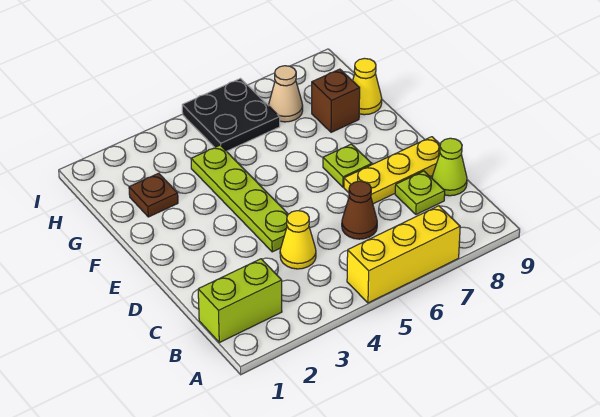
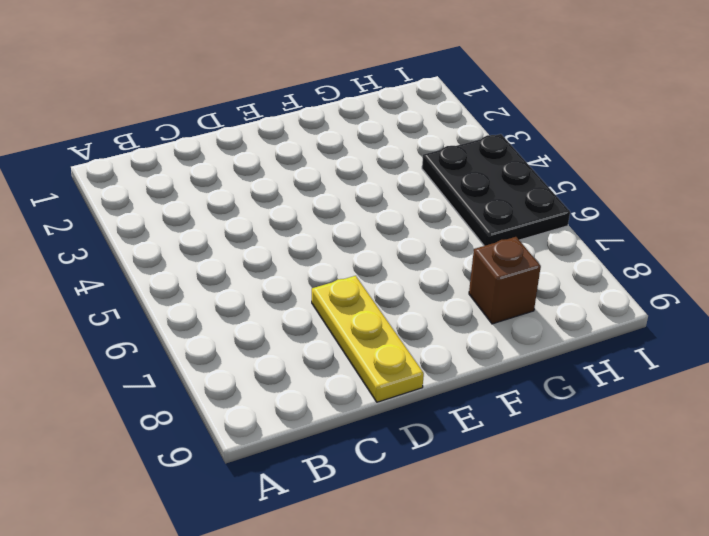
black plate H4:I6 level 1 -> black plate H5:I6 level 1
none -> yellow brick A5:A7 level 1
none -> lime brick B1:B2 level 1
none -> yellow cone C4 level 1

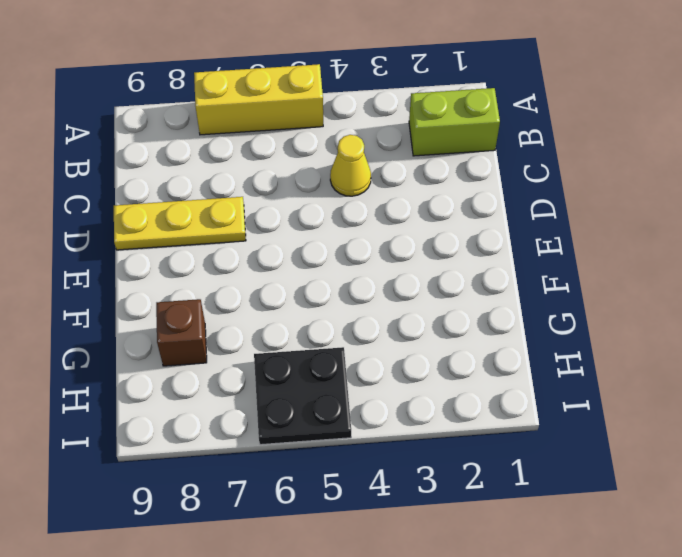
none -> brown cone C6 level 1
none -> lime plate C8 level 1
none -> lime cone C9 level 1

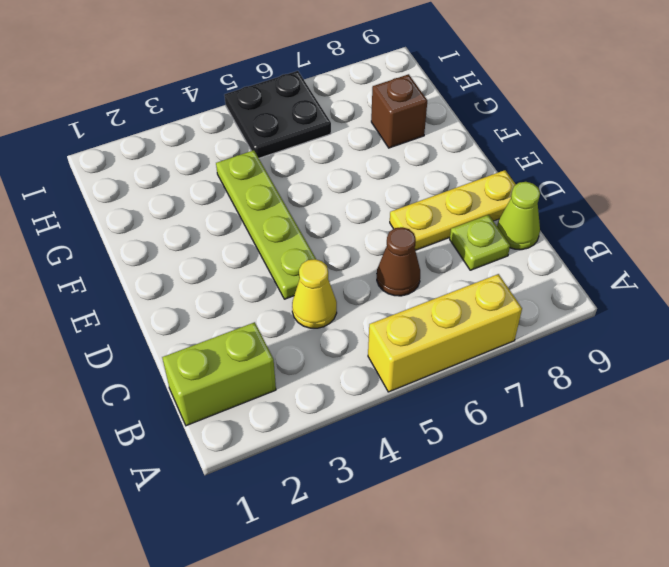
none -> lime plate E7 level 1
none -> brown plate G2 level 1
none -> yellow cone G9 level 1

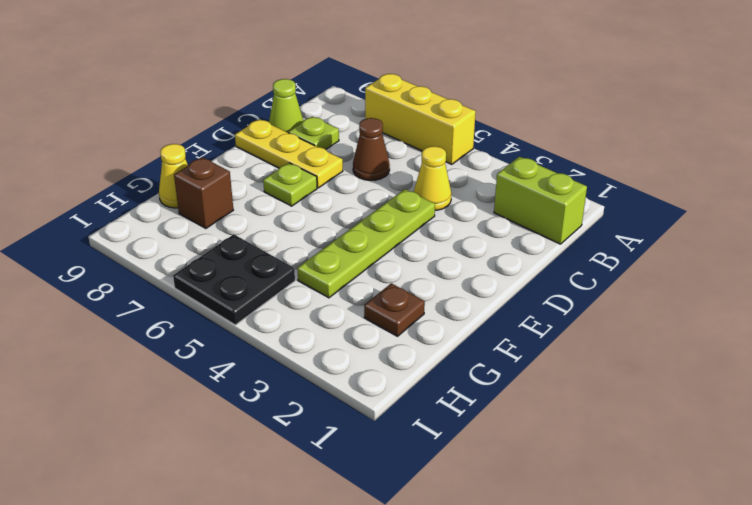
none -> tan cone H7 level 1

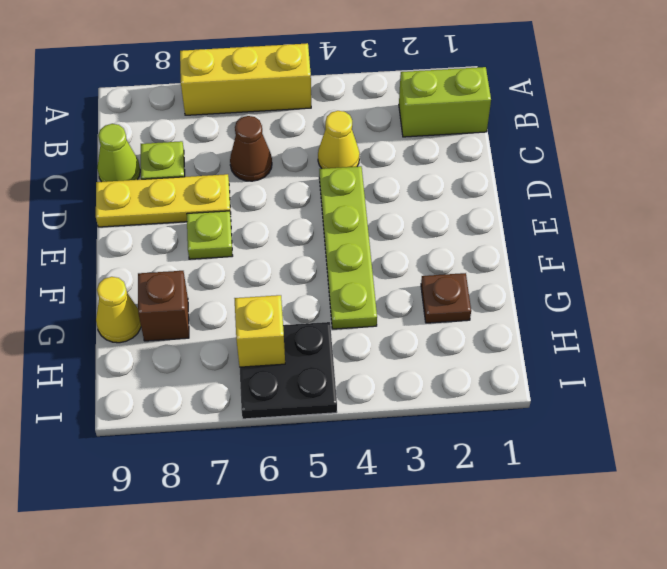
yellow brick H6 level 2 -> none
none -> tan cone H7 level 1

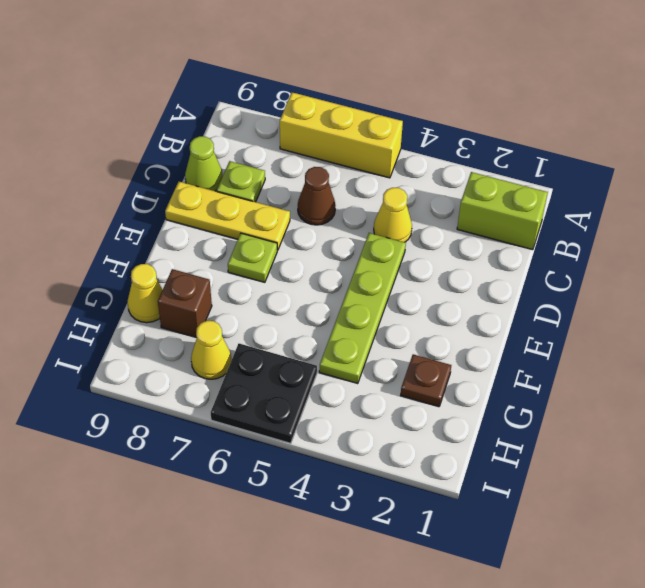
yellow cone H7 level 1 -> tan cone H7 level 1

▸ **Work instruction**
Please repeat all of the data exactly, excluding images.

▸ **Solution for this task**
black plate H4:I6 level 1 -> black plate H5:I6 level 1
none -> yellow brick A5:A7 level 1
none -> lime brick B1:B2 level 1
none -> yellow cone C4 level 1

none -> brown cone C6 level 1
none -> lime plate C8 level 1
none -> lime cone C9 level 1

none -> lime plate E7 level 1
none -> brown plate G2 level 1
none -> yellow cone G9 level 1

none -> tan cone H7 level 1

yellow brick H6 level 2 -> none
none -> tan cone H7 level 1

yellow cone H7 level 1 -> tan cone H7 level 1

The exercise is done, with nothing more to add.